## [Instructions for the task]
Output range, inclusive: from the line containing "plant pot/white [668" to the line containing "dinner plate/white [834". Restate those lines from the data below word for word and only those.

## [Data supplied]
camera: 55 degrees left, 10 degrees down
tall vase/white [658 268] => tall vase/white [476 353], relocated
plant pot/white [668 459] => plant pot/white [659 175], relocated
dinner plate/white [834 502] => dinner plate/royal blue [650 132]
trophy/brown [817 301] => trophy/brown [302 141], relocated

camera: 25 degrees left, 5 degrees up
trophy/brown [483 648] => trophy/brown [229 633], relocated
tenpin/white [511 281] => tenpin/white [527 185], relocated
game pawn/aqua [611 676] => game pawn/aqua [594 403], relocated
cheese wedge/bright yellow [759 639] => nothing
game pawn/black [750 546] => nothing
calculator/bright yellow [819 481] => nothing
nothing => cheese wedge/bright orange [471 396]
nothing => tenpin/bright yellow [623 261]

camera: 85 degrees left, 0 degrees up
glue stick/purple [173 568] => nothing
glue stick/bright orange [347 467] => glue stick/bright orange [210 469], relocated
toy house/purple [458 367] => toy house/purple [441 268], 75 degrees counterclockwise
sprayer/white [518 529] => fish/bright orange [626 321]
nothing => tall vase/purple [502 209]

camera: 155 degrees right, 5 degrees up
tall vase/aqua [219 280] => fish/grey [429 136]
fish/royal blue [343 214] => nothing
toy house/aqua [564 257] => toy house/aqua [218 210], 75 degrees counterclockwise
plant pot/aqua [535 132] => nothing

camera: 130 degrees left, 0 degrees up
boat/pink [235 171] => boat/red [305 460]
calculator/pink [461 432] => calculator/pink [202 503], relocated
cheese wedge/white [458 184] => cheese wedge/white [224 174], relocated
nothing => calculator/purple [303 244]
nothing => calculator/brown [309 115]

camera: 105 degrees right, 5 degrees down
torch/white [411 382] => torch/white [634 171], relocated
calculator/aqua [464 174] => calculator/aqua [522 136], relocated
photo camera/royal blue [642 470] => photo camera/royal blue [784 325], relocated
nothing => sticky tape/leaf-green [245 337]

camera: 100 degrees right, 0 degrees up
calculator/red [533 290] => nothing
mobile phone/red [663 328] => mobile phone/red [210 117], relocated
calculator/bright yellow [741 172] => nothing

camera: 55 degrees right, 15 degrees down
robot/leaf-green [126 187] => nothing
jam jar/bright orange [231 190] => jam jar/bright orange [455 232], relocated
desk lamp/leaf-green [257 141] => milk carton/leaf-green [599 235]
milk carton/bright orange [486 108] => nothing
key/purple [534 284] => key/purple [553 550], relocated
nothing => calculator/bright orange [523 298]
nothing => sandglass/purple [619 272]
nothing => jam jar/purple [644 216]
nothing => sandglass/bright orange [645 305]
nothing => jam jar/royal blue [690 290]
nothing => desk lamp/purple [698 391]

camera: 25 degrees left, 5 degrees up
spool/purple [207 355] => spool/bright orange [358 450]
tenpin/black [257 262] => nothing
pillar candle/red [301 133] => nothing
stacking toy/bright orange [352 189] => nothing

## [Solution for this task]
plant pot/white [668 459] => plant pot/white [659 175], relocated
dinner plate/white [834 502] => dinner plate/royal blue [650 132]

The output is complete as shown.